**Exercise inputs**.
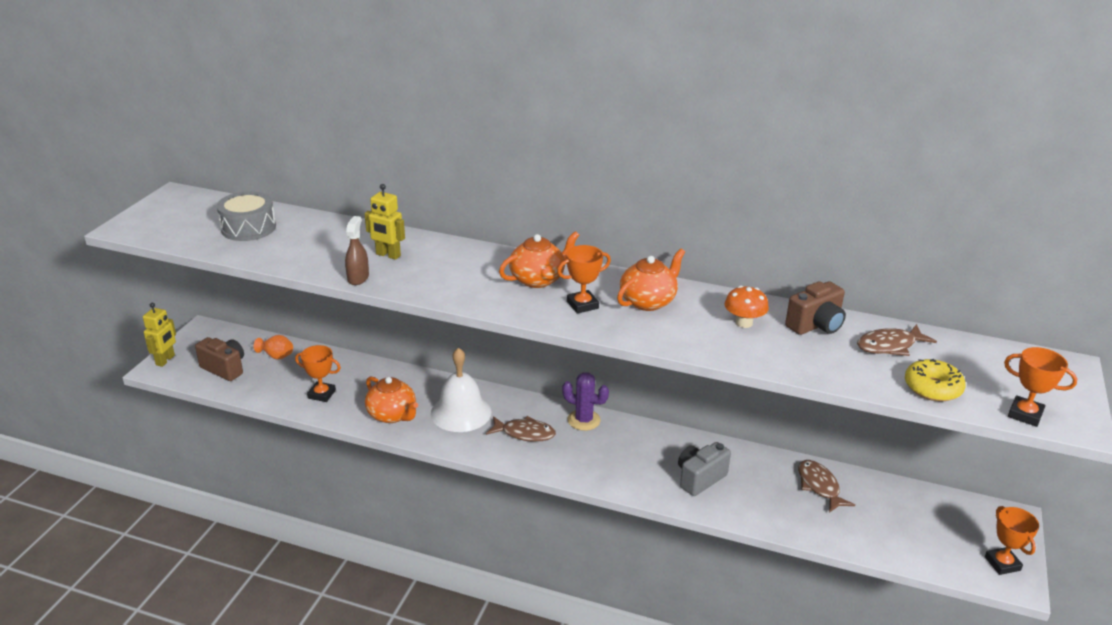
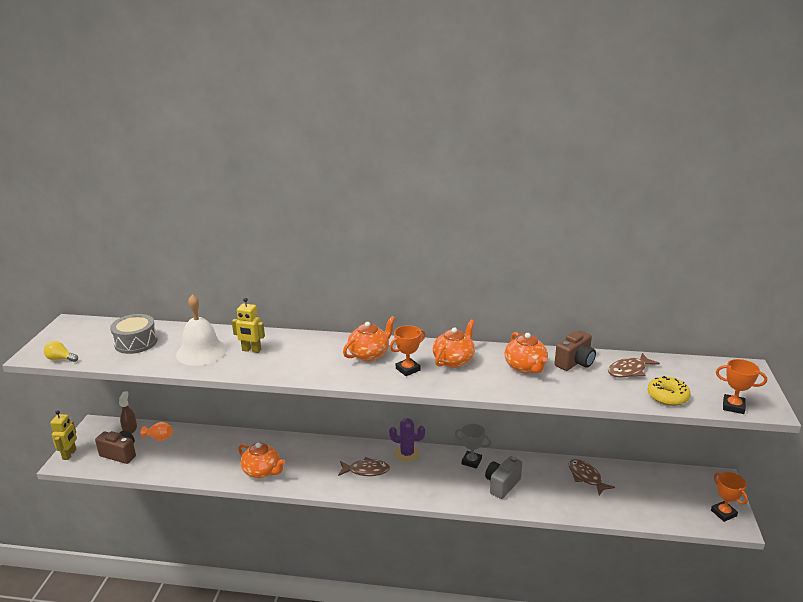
camera: 10 degrees left, 5 degrees down
(153, 237) = (60, 359): none -> yellow light bulb
(321, 394) = (203, 463): orange trophy -> none
(358, 278) = (234, 370): brown spray bottle -> brown spray bottle (130, 429)
(461, 412) = (314, 461): white bell -> white bell (201, 352)
(667, 442) = (471, 461): none -> grey trophy
(744, 323) = (525, 367): orange mushroom -> orange teapot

**Exercise aim**. Output, and output only, the lines from the one containing "(461, 412) = (314, 461): white" through the last line of the data above.

**Solution to the problem**.
(461, 412) = (314, 461): white bell -> white bell (201, 352)
(667, 442) = (471, 461): none -> grey trophy
(744, 323) = (525, 367): orange mushroom -> orange teapot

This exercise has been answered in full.